▶ **Assignment**: Below are some records; copy each line in them that contains "moved".

▶ **Data listing**:
= Beginning of Section =

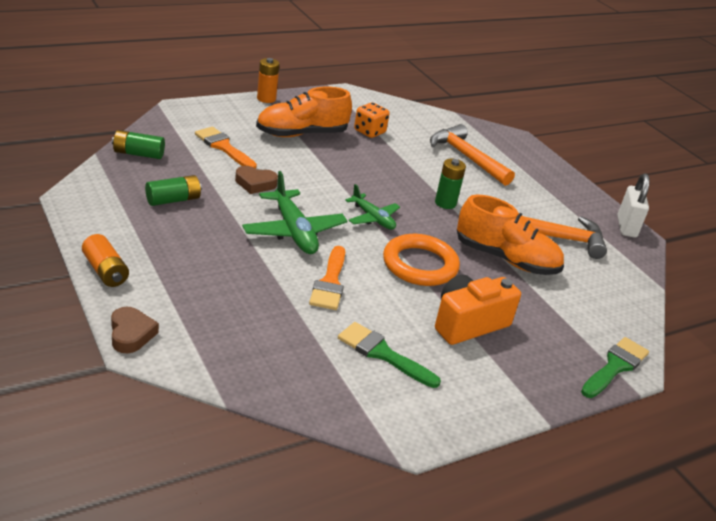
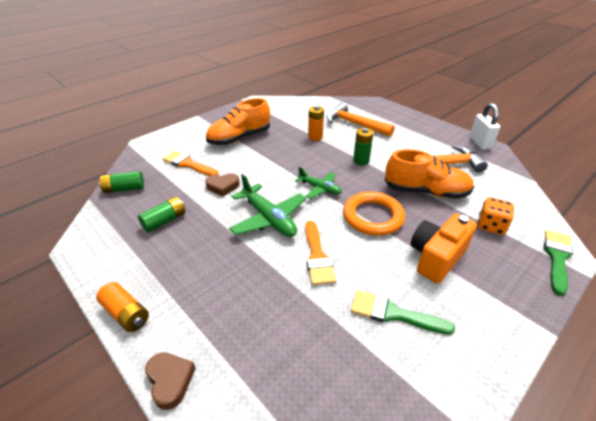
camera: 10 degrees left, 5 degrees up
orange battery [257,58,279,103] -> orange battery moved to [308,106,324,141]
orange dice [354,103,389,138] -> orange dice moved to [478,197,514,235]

= End of Section =
= Beginning of Section =

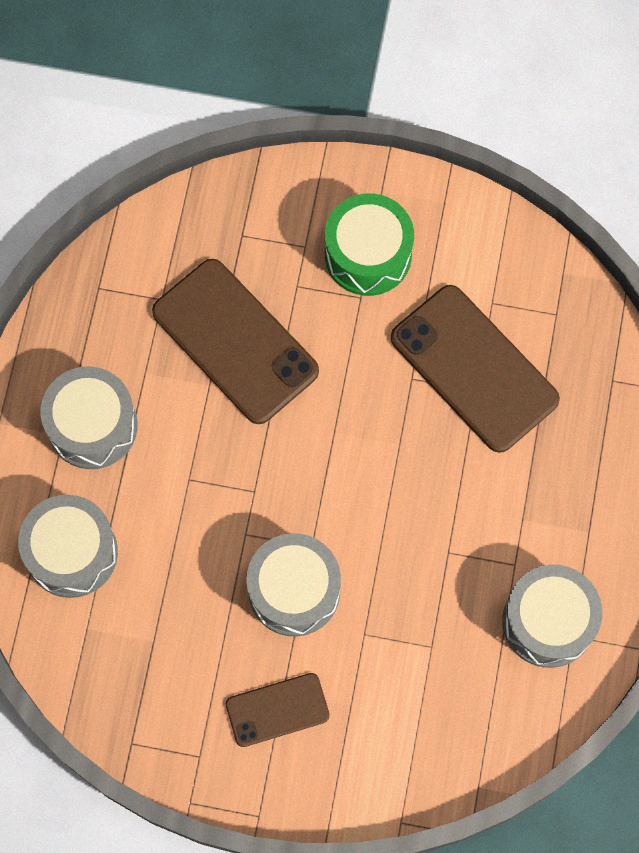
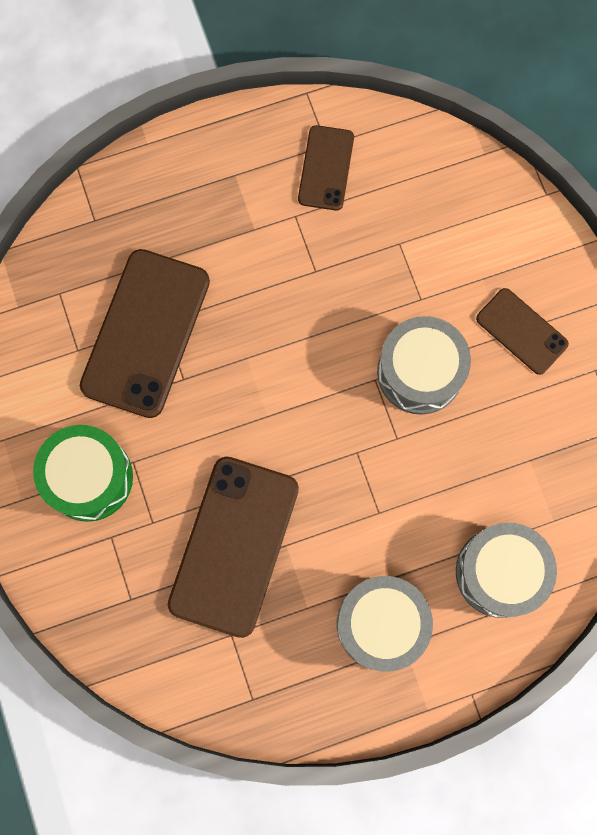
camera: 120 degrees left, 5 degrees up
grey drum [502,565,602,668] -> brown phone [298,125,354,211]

= End of Section =

▶ **Answer box**:
orange battery [257,58,279,103] -> orange battery moved to [308,106,324,141]
orange dice [354,103,389,138] -> orange dice moved to [478,197,514,235]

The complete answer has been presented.